■ **DIRECTIONS**:
Copy each entry below verbatim. Skip the pictures.
....
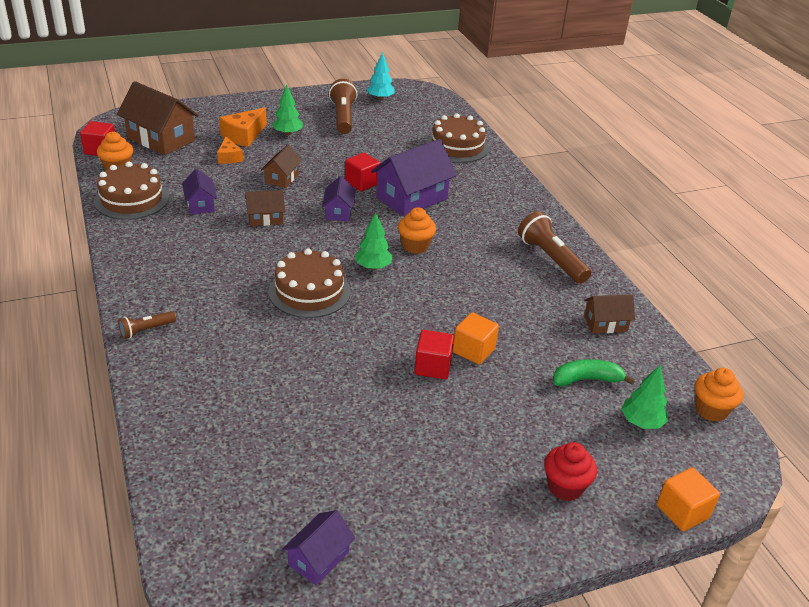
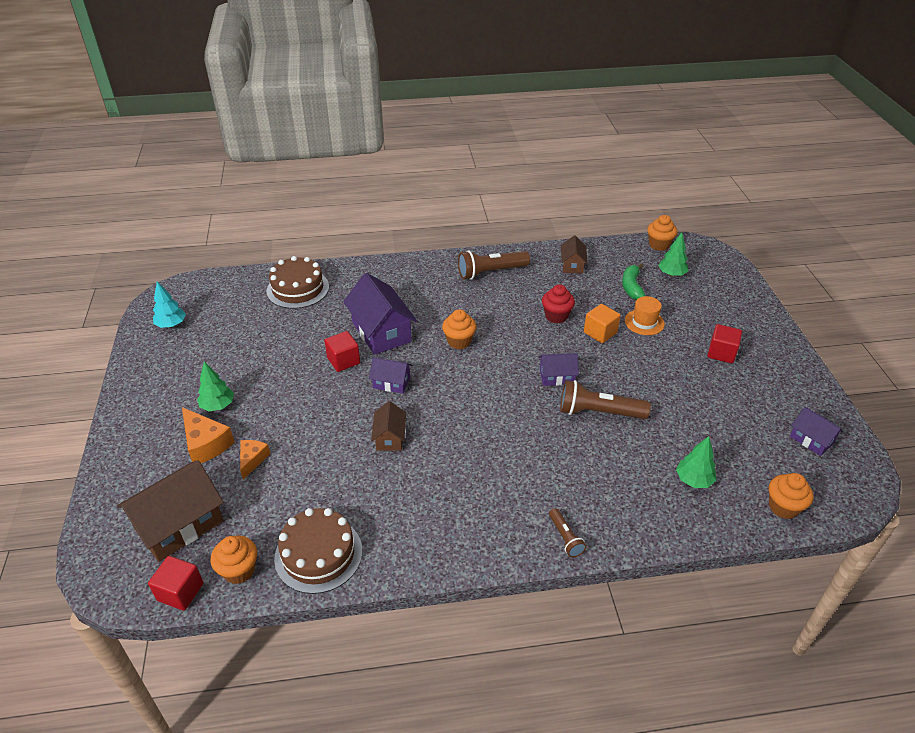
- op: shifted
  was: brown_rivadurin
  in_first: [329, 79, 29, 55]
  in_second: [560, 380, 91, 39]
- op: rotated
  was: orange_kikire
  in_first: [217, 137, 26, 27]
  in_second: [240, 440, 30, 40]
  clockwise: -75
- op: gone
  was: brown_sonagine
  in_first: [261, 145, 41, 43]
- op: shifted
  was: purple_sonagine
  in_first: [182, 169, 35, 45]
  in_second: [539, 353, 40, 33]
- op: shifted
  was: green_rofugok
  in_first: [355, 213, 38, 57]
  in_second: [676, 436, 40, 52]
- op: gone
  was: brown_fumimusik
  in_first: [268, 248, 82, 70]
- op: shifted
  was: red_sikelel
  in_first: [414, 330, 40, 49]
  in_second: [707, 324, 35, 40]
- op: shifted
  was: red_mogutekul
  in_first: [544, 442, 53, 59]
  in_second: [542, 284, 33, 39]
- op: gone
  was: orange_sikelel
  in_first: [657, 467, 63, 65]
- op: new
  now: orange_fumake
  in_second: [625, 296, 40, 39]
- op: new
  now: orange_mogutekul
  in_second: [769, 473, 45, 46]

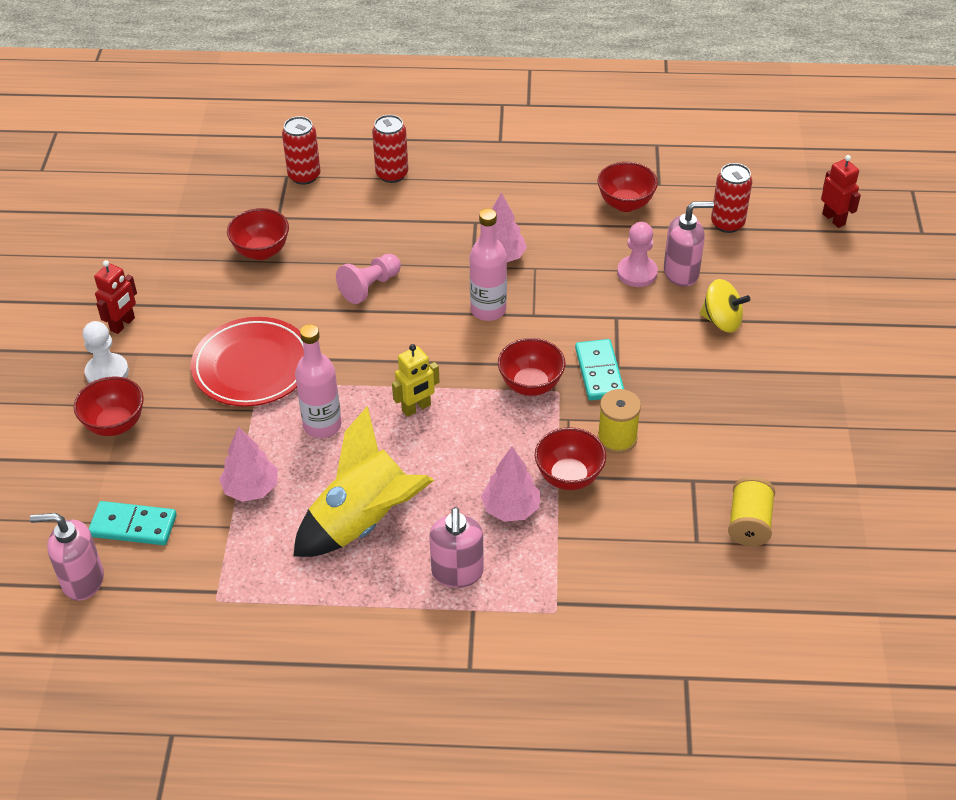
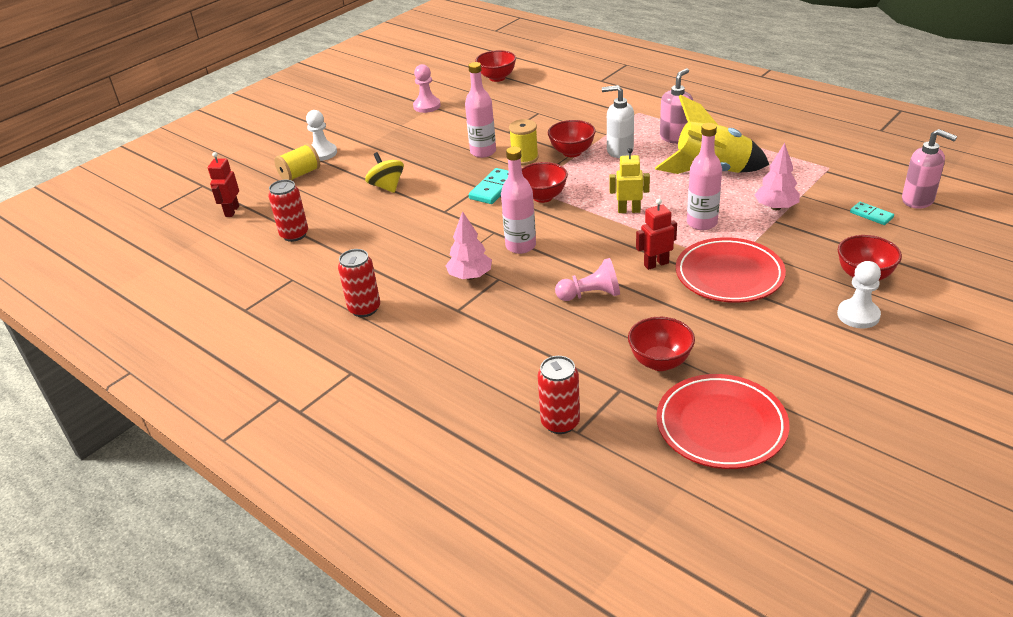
- op: shifted
  was: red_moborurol
  in_first: [372, 115, 36, 68]
  in_second: [338, 249, 42, 68]
- op: shifted
  was: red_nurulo
  in_first: [597, 162, 61, 50]
  in_second: [475, 50, 41, 32]
- op: gone
  was: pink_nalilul
  in_first: [664, 201, 50, 86]
- op: shifted
  was: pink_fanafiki
  in_first: [617, 222, 41, 65]
  in_second: [413, 64, 28, 49]
- op: shifted
  was: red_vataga
  in_first: [94, 260, 43, 74]
  in_second: [636, 199, 41, 71]
- op: swapped
  was: pink_rofugok
  now: white_nalilul
  in_first: [481, 447, 59, 75]
  in_second: [602, 85, 32, 73]
- op: shifted
  was: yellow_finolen
  in_first: [728, 477, 47, 69]
  in_second: [274, 143, 46, 37]
- op: scaled
  was:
....
■ **SOLUTION TO THIS EXERCISE**:
- op: shifted
  was: brown_rivadurin
  in_first: [329, 79, 29, 55]
  in_second: [560, 380, 91, 39]
- op: rotated
  was: orange_kikire
  in_first: [217, 137, 26, 27]
  in_second: [240, 440, 30, 40]
  clockwise: -75
- op: gone
  was: brown_sonagine
  in_first: [261, 145, 41, 43]
- op: shifted
  was: purple_sonagine
  in_first: [182, 169, 35, 45]
  in_second: [539, 353, 40, 33]
- op: shifted
  was: green_rofugok
  in_first: [355, 213, 38, 57]
  in_second: [676, 436, 40, 52]
- op: gone
  was: brown_fumimusik
  in_first: [268, 248, 82, 70]
- op: shifted
  was: red_sikelel
  in_first: [414, 330, 40, 49]
  in_second: [707, 324, 35, 40]
- op: shifted
  was: red_mogutekul
  in_first: [544, 442, 53, 59]
  in_second: [542, 284, 33, 39]
- op: gone
  was: orange_sikelel
  in_first: [657, 467, 63, 65]
- op: new
  now: orange_fumake
  in_second: [625, 296, 40, 39]
- op: new
  now: orange_mogutekul
  in_second: [769, 473, 45, 46]

- op: shifted
  was: red_moborurol
  in_first: [372, 115, 36, 68]
  in_second: [338, 249, 42, 68]
- op: shifted
  was: red_nurulo
  in_first: [597, 162, 61, 50]
  in_second: [475, 50, 41, 32]
- op: gone
  was: pink_nalilul
  in_first: [664, 201, 50, 86]
- op: shifted
  was: pink_fanafiki
  in_first: [617, 222, 41, 65]
  in_second: [413, 64, 28, 49]
- op: shifted
  was: red_vataga
  in_first: [94, 260, 43, 74]
  in_second: [636, 199, 41, 71]
- op: swapped
  was: pink_rofugok
  now: white_nalilul
  in_first: [481, 447, 59, 75]
  in_second: [602, 85, 32, 73]
- op: shifted
  was: yellow_finolen
  in_first: [728, 477, 47, 69]
  in_second: [274, 143, 46, 37]
- op: scaled
  was:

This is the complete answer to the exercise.